» **Task objective**
In the entries below, find the line with "pink fish: [443,128,488,143]" and the line with "red cone: [172,110,211,147]". Return those two lines and all lines between them, exactly.
<<<<
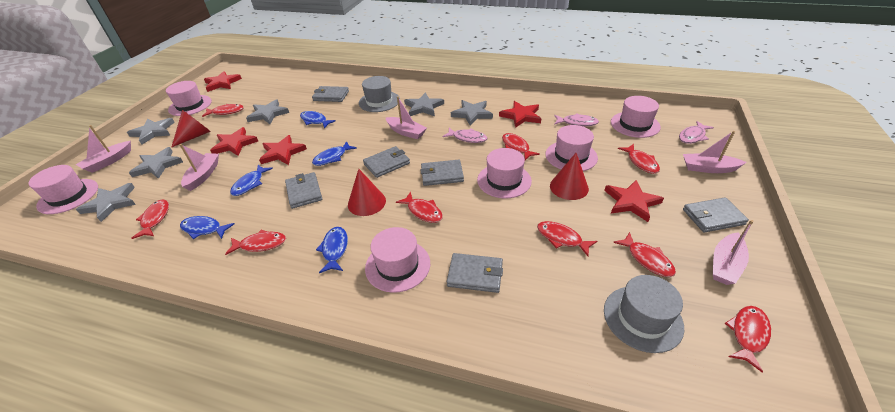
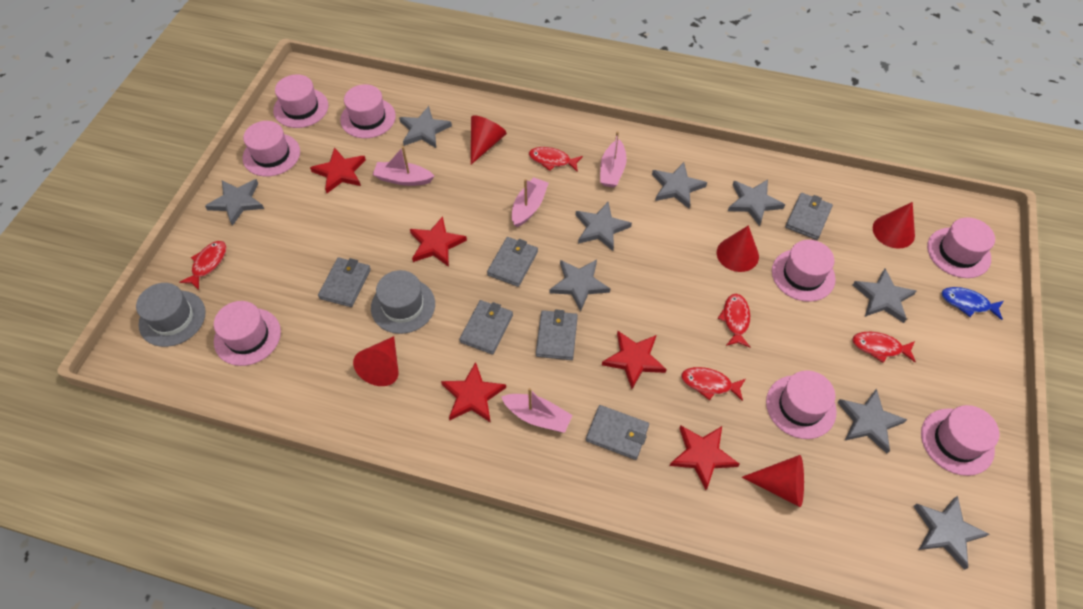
blue fish: [180,216,235,239] [230,165,273,196] [300,111,336,129] [312,141,357,166] [316,227,348,273] = 5 -> [941,287,1003,320] = 1
grey star: [76,183,136,222] [127,118,175,145] [129,147,183,179] [246,99,289,124] [404,93,444,116] [451,100,493,126] = 6 -> [205,179,264,226] [399,106,452,148] [550,260,610,311] [576,202,632,251] [652,162,707,208] [728,180,785,226] [837,389,908,454] [853,269,917,323] [913,496,989,570] = 9
pink boat: [76,125,131,173] [179,144,219,191] [386,96,427,139] [683,131,747,173] [713,220,754,285] = 5 -> [373,146,434,186] [501,388,573,433] [512,177,549,227] [600,131,627,188] = 4
pink fish: [443,128,488,143] [554,113,599,127] [679,121,714,144] = 3 -> none = 0
pink hat: [28,165,98,214] [166,81,212,116] [365,227,430,293] [477,148,532,198] [545,125,598,171] [611,96,661,138] = 6 -> [214,301,281,366] [243,121,300,177] [273,74,328,128] [340,84,396,138] [766,370,837,439] [772,240,836,302] [921,405,999,476] [927,217,995,278] = 8
red cone: [172,110,211,147] [348,169,386,216] [550,153,589,200] = 3 -> [353,336,398,386] [471,115,507,165] [717,225,759,272] [742,455,804,507] [873,202,915,249] = 5
red fish: [132,200,169,239] [202,104,244,117] [225,230,286,255] [396,192,443,223] [502,133,540,160] [537,221,597,256] [613,232,676,277] [618,144,660,174] [725,306,771,372] = 9 -> [179,241,226,290] [529,147,583,172] [681,367,746,401] [718,294,750,347] [852,332,916,363] = 5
>>>>
» **Completed task**
pink fish: [443,128,488,143] [554,113,599,127] [679,121,714,144] = 3 -> none = 0
pink hat: [28,165,98,214] [166,81,212,116] [365,227,430,293] [477,148,532,198] [545,125,598,171] [611,96,661,138] = 6 -> [214,301,281,366] [243,121,300,177] [273,74,328,128] [340,84,396,138] [766,370,837,439] [772,240,836,302] [921,405,999,476] [927,217,995,278] = 8
red cone: [172,110,211,147] [348,169,386,216] [550,153,589,200] = 3 -> [353,336,398,386] [471,115,507,165] [717,225,759,272] [742,455,804,507] [873,202,915,249] = 5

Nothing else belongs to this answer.